───── MATERIAL PROVIDED

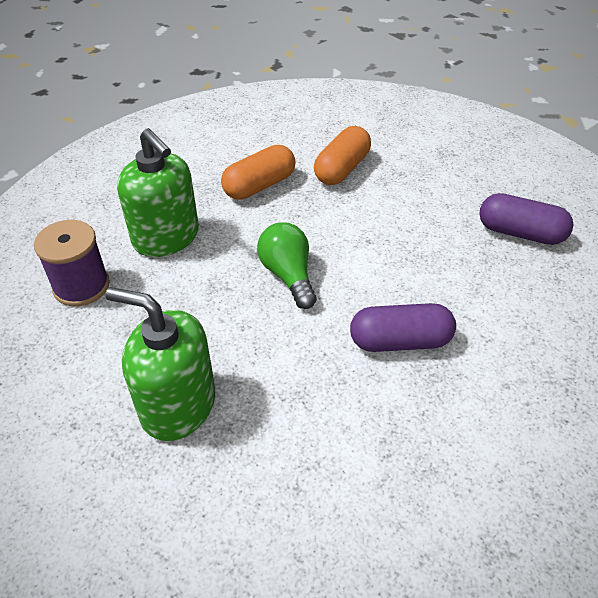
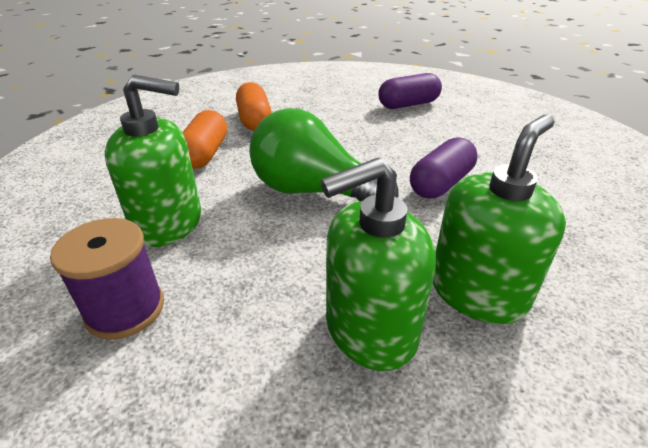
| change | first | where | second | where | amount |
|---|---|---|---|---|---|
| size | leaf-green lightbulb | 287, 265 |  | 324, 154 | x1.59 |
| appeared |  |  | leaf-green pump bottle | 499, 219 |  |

──────────

-- TASK TO COMPLETE --
Without the pictures, transcribe the listing exactly as it stands.

-- ANSWER SECTION --
| change | first | where | second | where | amount |
|---|---|---|---|---|---|
| size | leaf-green lightbulb | 287, 265 |  | 324, 154 | x1.59 |
| appeared |  |  | leaf-green pump bottle | 499, 219 |  |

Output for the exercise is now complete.